◆ **Problem description**
Copy all the entries word for word, but omit the pictures.

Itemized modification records
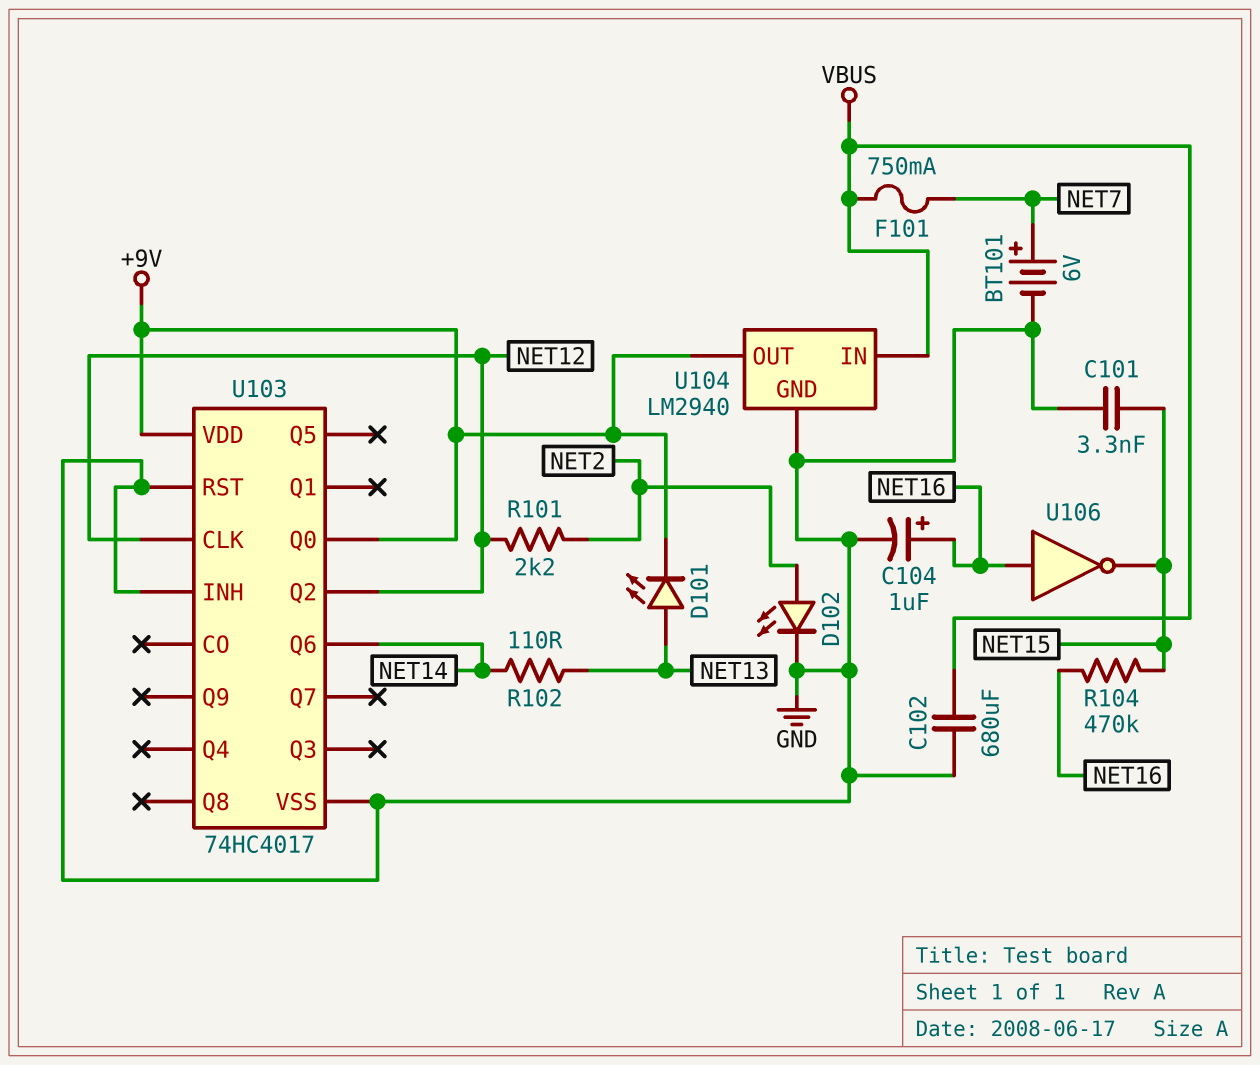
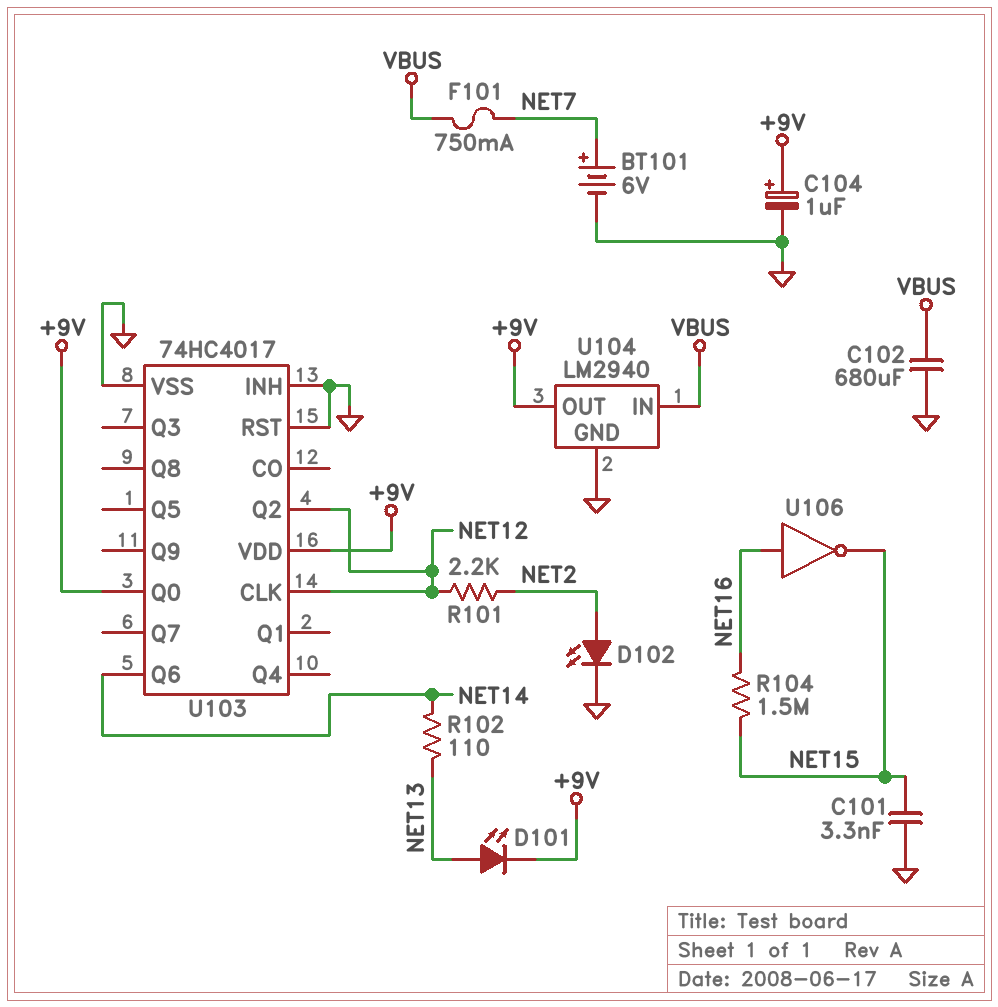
C104: 1uF (plus NET16, minus GND) -> 1uF (plus +9V, minus GND)
R104: 470k (NET15, NET16) -> 1.5M (NET15, NET16)

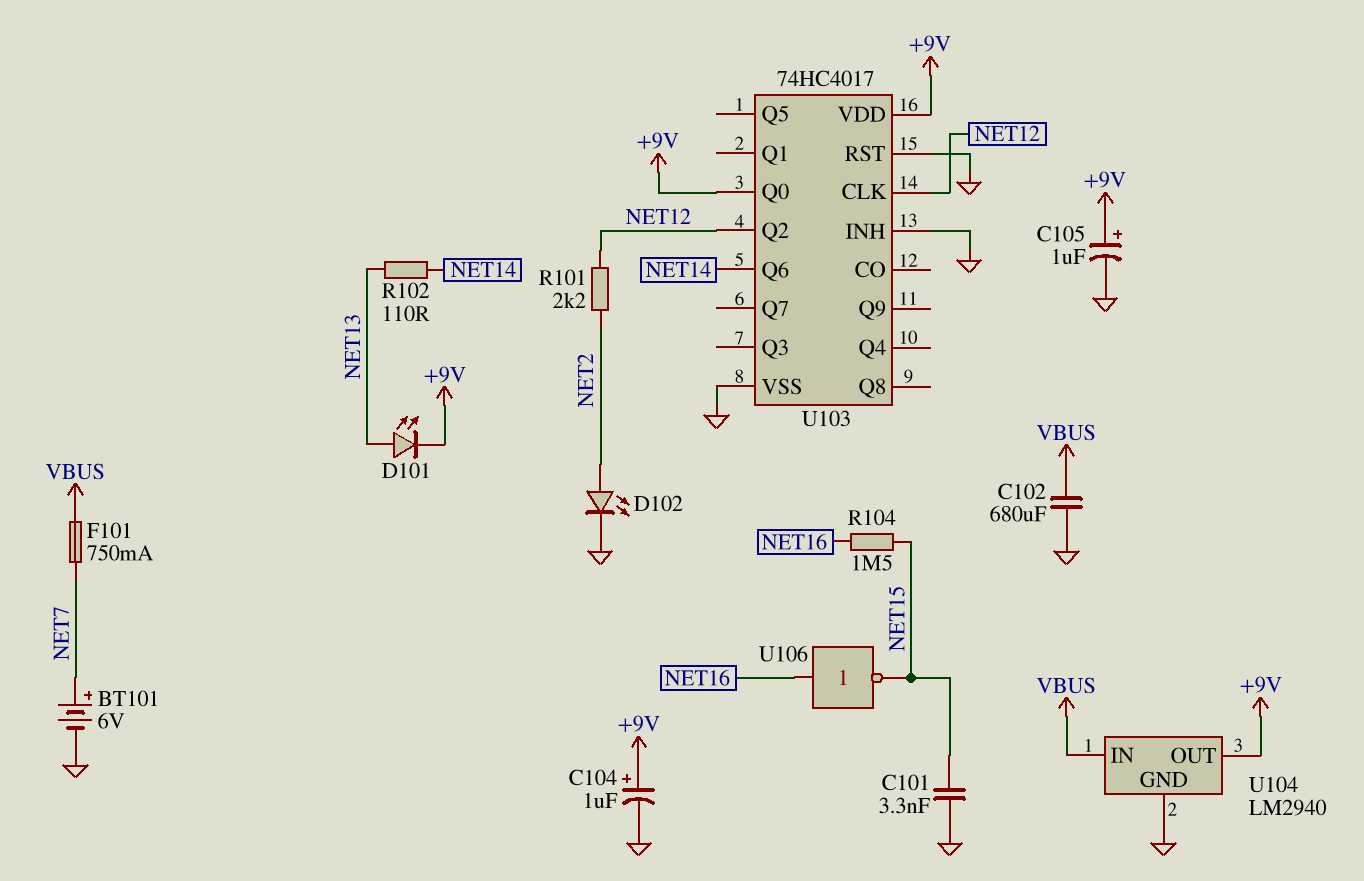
C105: none -> 1uF (plus +9V, minus GND)

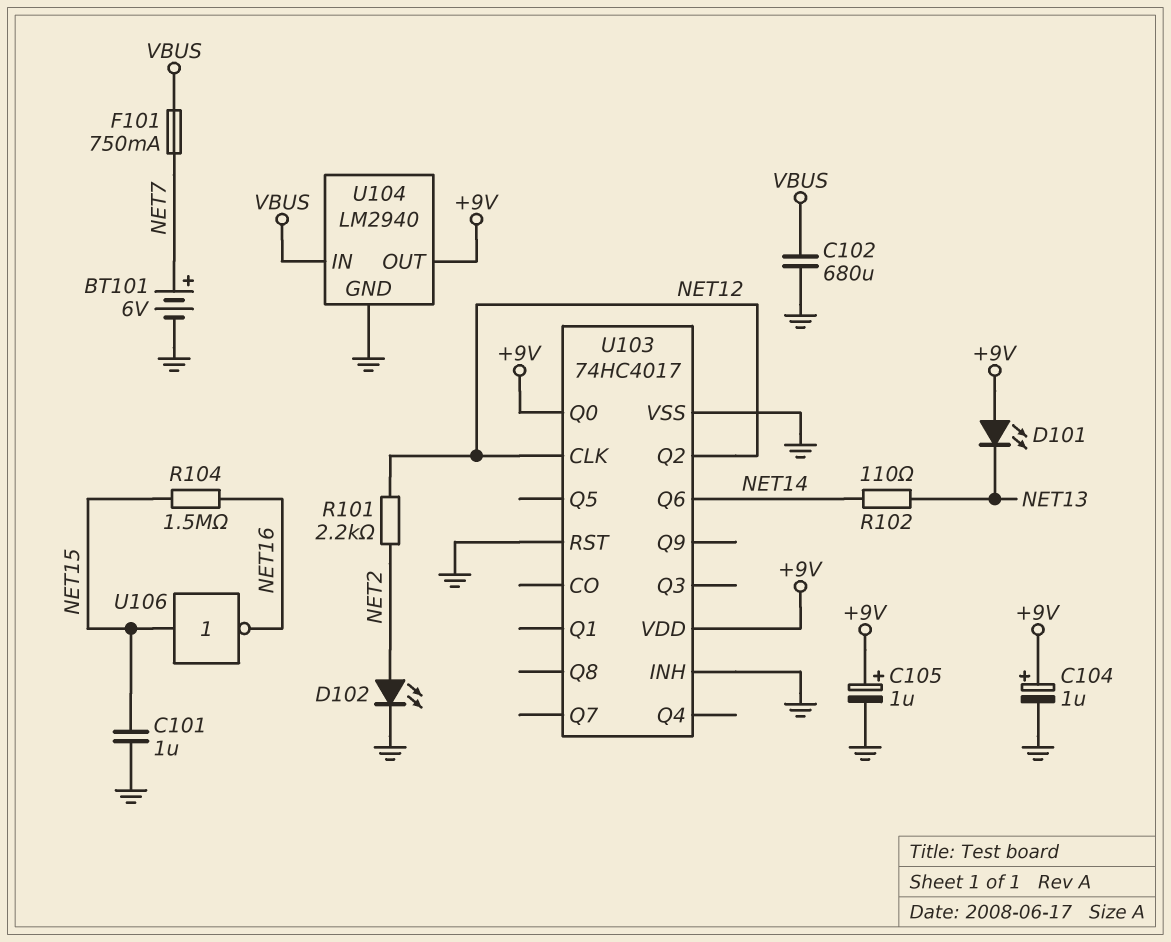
C101: 3.3nF (GND, NET15) -> 1uF (GND, NET15)
D101: LED (A NET13, K +9V) -> LED (A +9V, K NET13)
U106: NOT (in NET16, out NET15) -> NOT (in NET15, out NET16)

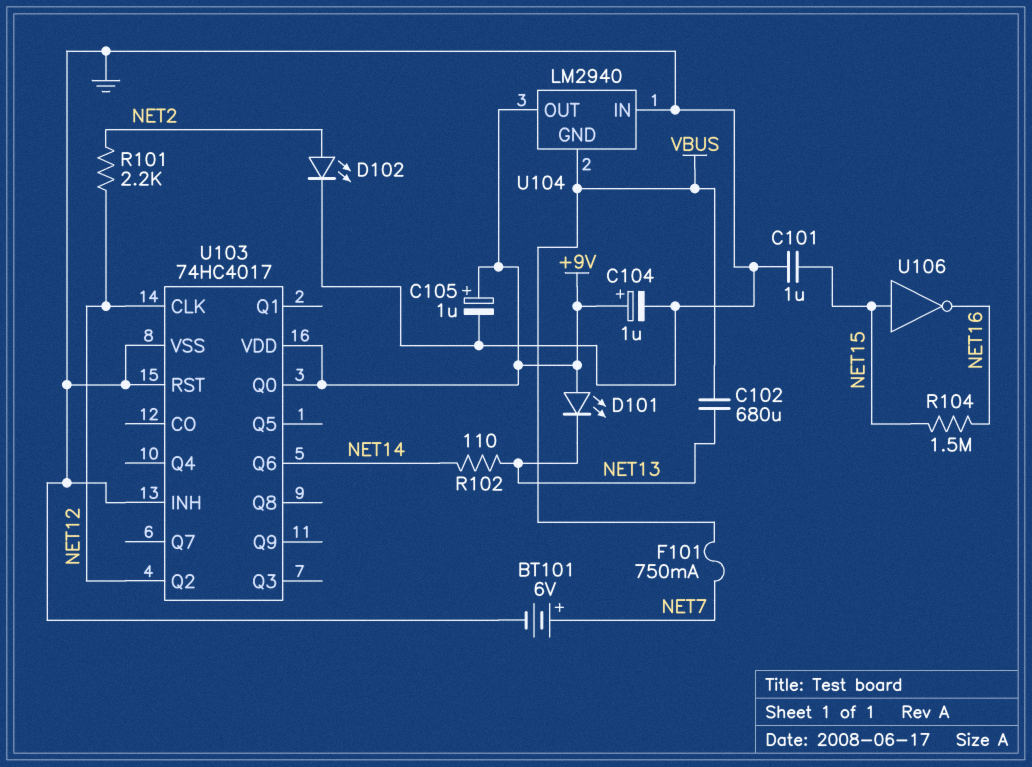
C102: 680uF (GND, VBUS) -> 680uF (NET13, VBUS)
U104 pin GND: GND -> VBUS
U104 pin IN: VBUS -> GND

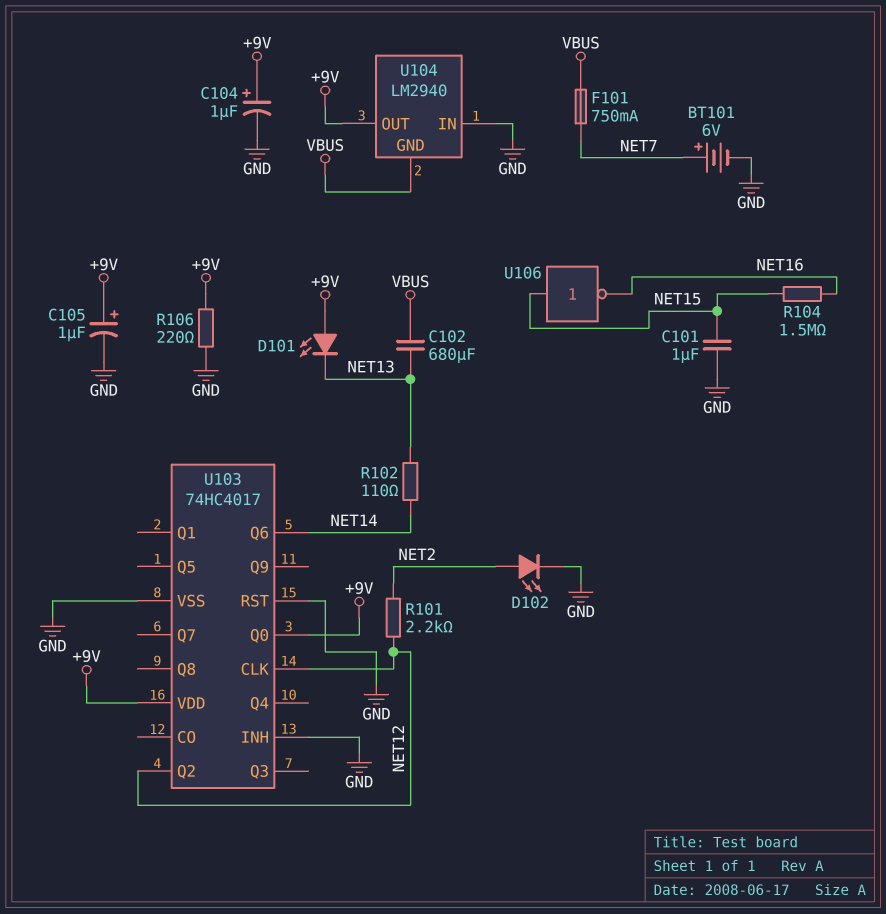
R106: none -> 220 (+9V, GND)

◆ **Response**
C104: 1uF (plus NET16, minus GND) -> 1uF (plus +9V, minus GND)
R104: 470k (NET15, NET16) -> 1.5M (NET15, NET16)

C105: none -> 1uF (plus +9V, minus GND)

C101: 3.3nF (GND, NET15) -> 1uF (GND, NET15)
D101: LED (A NET13, K +9V) -> LED (A +9V, K NET13)
U106: NOT (in NET16, out NET15) -> NOT (in NET15, out NET16)

C102: 680uF (GND, VBUS) -> 680uF (NET13, VBUS)
U104 pin GND: GND -> VBUS
U104 pin IN: VBUS -> GND

R106: none -> 220 (+9V, GND)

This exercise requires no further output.